BRIEF :: In the entries below, find each line bearing the string "none" and copy it.

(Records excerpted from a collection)
* * *

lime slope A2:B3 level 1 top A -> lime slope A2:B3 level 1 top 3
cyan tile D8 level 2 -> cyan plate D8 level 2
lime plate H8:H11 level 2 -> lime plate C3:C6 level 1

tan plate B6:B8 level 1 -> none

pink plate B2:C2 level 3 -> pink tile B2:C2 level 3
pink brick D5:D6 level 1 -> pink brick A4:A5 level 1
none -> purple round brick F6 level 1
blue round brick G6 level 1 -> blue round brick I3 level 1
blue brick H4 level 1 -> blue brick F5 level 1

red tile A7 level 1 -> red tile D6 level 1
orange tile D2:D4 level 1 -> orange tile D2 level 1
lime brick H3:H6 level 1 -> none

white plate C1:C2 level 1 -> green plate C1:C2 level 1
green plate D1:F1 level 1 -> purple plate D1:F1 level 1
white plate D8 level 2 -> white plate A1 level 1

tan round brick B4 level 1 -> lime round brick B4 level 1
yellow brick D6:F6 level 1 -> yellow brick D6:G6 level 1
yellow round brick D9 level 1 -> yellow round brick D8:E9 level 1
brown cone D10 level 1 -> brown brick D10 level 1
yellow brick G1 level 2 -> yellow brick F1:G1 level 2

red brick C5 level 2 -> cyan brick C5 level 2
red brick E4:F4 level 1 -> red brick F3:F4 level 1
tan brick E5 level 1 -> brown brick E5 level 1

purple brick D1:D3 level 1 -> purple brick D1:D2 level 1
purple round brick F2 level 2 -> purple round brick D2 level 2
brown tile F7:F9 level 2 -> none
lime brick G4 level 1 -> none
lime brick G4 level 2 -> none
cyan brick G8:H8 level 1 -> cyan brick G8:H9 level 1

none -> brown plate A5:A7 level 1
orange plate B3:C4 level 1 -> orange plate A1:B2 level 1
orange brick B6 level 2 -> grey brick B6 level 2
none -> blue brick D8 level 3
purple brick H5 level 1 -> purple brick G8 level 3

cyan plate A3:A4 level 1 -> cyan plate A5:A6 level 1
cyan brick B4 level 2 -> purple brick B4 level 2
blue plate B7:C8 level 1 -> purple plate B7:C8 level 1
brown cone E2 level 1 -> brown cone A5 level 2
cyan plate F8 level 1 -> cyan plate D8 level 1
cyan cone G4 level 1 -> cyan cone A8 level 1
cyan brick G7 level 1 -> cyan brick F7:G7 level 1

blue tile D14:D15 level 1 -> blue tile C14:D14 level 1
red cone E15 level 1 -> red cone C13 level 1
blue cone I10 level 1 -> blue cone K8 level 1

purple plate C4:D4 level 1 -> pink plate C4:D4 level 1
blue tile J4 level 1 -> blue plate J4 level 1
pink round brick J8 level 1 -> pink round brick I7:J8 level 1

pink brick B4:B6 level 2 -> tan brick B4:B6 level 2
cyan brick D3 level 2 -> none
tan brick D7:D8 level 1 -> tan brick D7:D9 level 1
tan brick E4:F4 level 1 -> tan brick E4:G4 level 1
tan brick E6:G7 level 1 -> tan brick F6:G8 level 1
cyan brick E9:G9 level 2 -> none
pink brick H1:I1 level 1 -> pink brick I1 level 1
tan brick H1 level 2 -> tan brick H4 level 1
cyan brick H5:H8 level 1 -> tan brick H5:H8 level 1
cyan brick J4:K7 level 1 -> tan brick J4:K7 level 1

* * *

EXERCISE ANSWER ::
tan plate B6:B8 level 1 -> none
none -> purple round brick F6 level 1
lime brick H3:H6 level 1 -> none
brown tile F7:F9 level 2 -> none
lime brick G4 level 1 -> none
lime brick G4 level 2 -> none
none -> brown plate A5:A7 level 1
none -> blue brick D8 level 3
cyan brick D3 level 2 -> none
cyan brick E9:G9 level 2 -> none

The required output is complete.